From the listing below, output only the lines starting at the line that has "green carton [348,77,433,229] -> none" and ending at the line that has "none -> green pear [384,147,422,208]", exactly as they appear, ends included.

* **The input**:
####

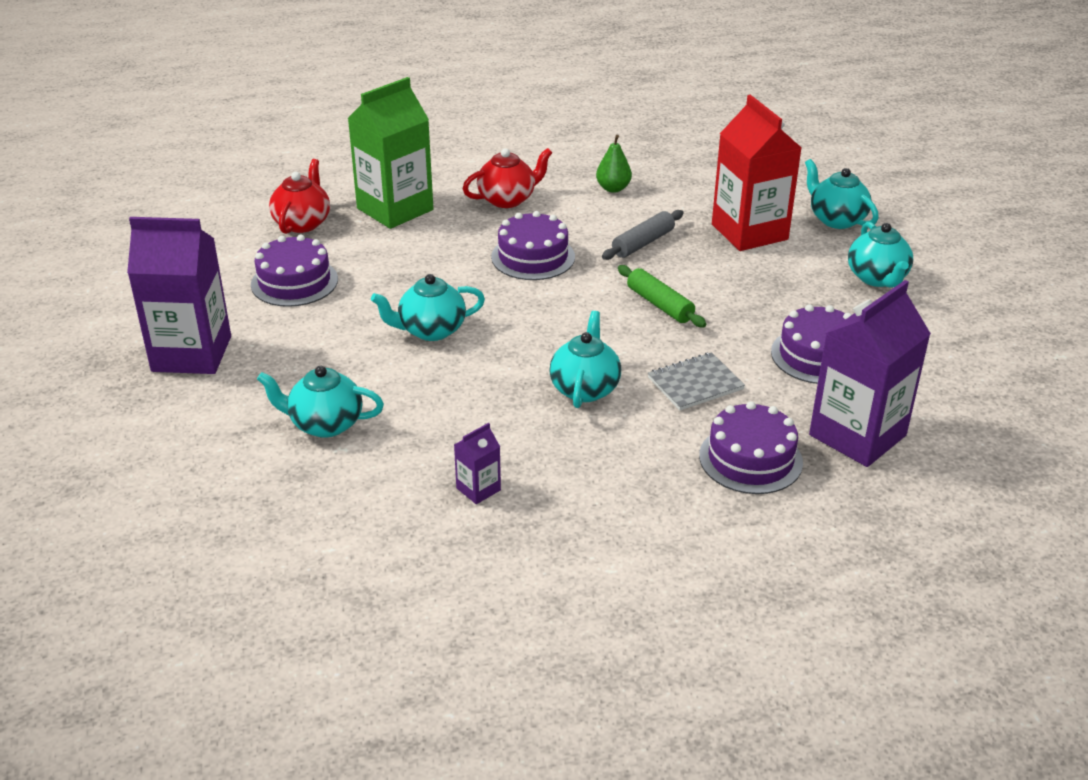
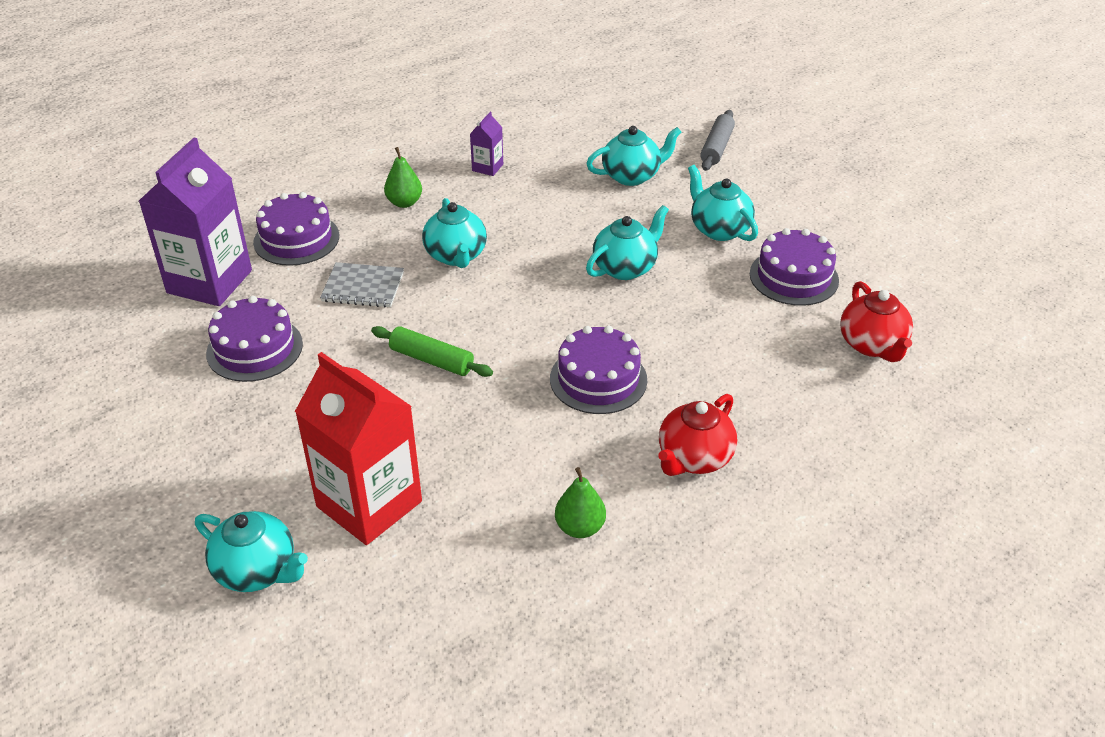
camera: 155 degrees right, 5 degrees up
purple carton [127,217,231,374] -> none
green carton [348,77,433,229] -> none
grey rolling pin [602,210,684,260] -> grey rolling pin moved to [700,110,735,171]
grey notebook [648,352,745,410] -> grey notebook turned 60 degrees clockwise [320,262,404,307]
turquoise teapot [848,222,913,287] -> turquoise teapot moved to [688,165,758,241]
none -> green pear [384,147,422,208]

####

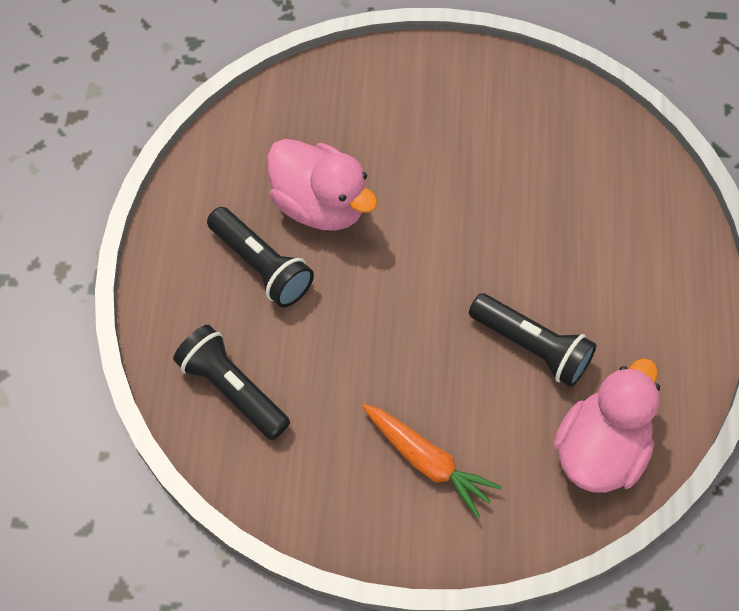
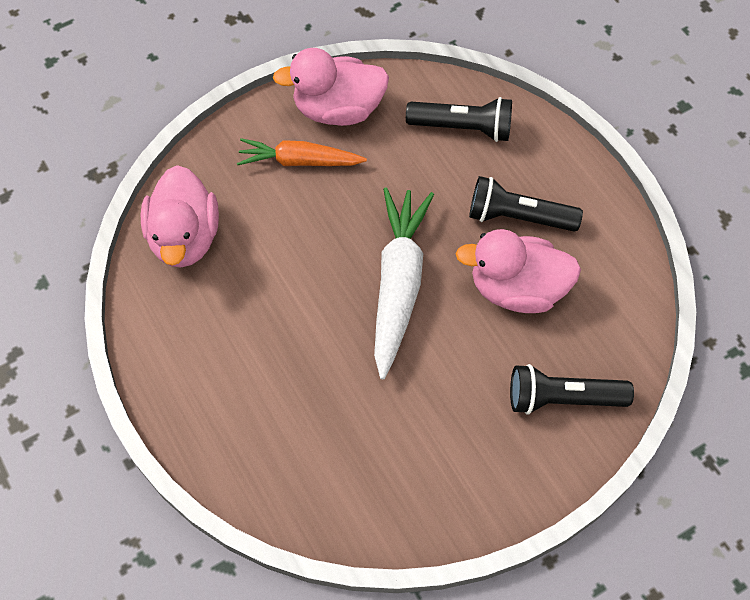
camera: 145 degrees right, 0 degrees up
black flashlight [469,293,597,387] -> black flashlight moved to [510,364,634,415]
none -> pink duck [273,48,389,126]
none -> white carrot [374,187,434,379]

####

* **Answer for this exercise**:
green carton [348,77,433,229] -> none
grey rolling pin [602,210,684,260] -> grey rolling pin moved to [700,110,735,171]
grey notebook [648,352,745,410] -> grey notebook turned 60 degrees clockwise [320,262,404,307]
turquoise teapot [848,222,913,287] -> turquoise teapot moved to [688,165,758,241]
none -> green pear [384,147,422,208]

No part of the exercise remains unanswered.